== Directions for this task ==
Would you return exactly the lines below from the line with "(558, 196) = (685, 226): none" through the line with "(473, 439) = (268, 244): red key -> brown key", both included, and nothing else, leaving out the pictures?

== Raw data ==
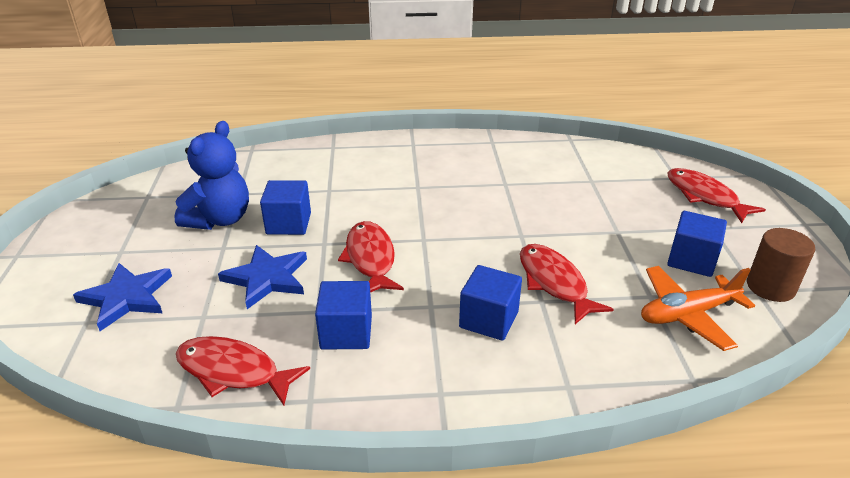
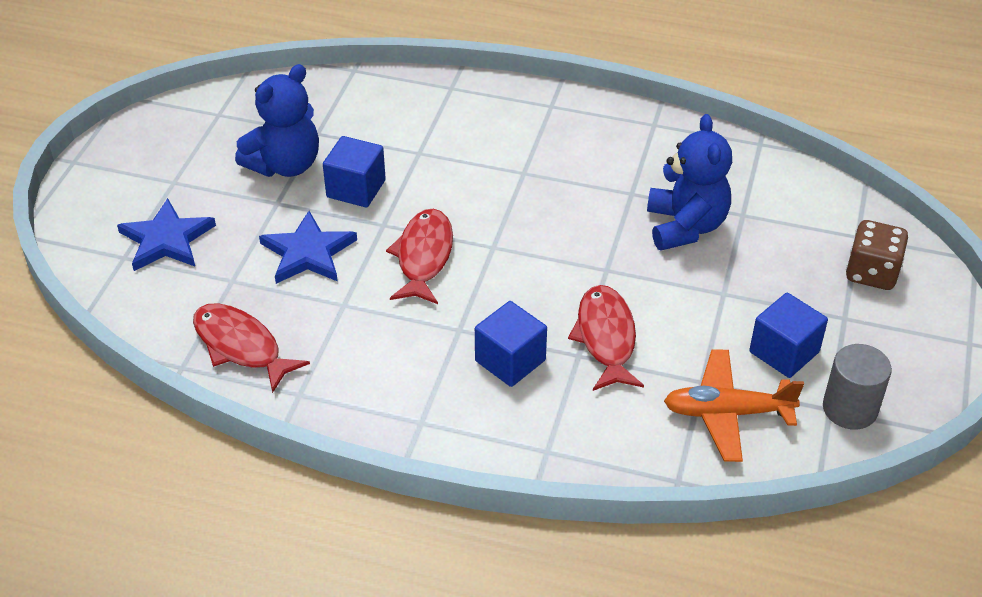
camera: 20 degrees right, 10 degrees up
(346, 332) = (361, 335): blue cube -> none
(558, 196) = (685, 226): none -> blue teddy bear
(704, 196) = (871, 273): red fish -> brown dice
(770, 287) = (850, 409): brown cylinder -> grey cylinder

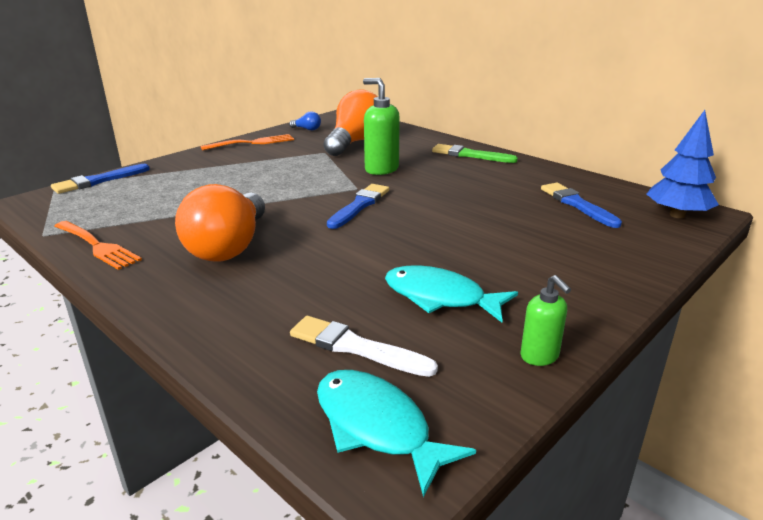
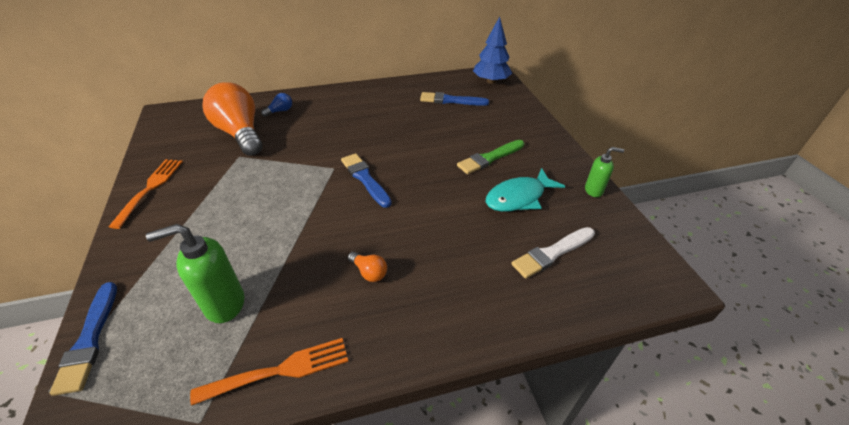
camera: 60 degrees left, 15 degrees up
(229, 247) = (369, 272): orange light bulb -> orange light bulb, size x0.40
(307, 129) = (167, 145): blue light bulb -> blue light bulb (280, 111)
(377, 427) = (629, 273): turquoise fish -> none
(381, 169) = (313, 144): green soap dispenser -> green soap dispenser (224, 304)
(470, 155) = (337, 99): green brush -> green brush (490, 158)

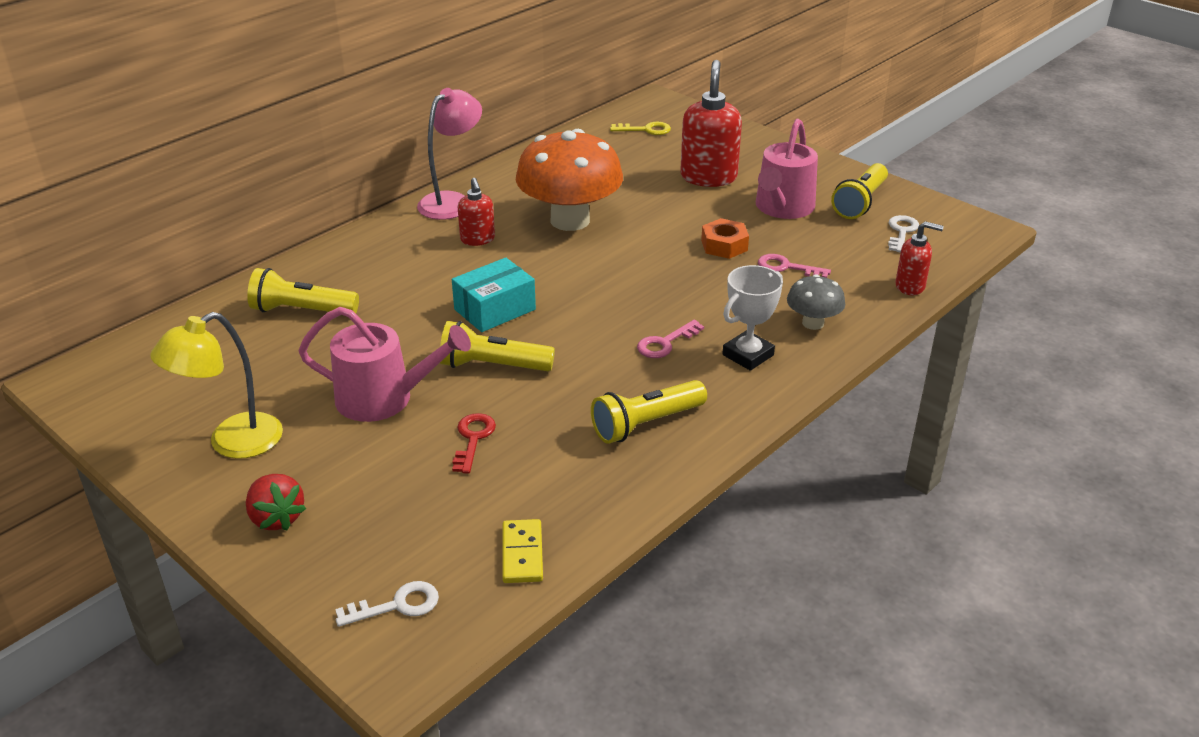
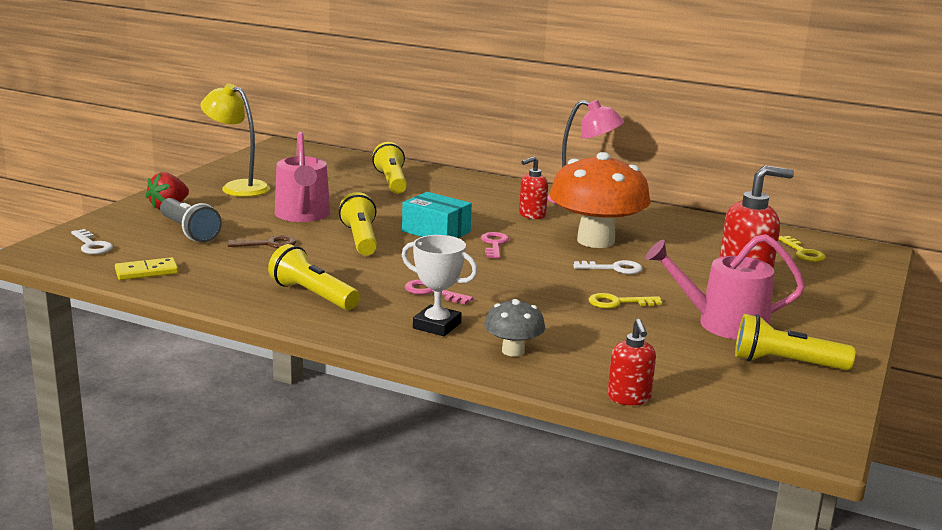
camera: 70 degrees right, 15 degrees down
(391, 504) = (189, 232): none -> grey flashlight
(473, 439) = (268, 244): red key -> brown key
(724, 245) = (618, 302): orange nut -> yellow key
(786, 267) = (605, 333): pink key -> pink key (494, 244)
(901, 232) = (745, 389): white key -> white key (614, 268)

== Exercise output ==
(558, 196) = (685, 226): none -> blue teddy bear
(704, 196) = (871, 273): red fish -> brown dice
(770, 287) = (850, 409): brown cylinder -> grey cylinder

camera: 60 degrees left, 15 degrees up
(229, 247) = (369, 272): orange light bulb -> orange light bulb, size x0.40
(307, 129) = (167, 145): blue light bulb -> blue light bulb (280, 111)
(377, 427) = (629, 273): turquoise fish -> none
(381, 169) = (313, 144): green soap dispenser -> green soap dispenser (224, 304)
(470, 155) = (337, 99): green brush -> green brush (490, 158)

camera: 70 degrees right, 15 degrees down
(391, 504) = (189, 232): none -> grey flashlight
(473, 439) = (268, 244): red key -> brown key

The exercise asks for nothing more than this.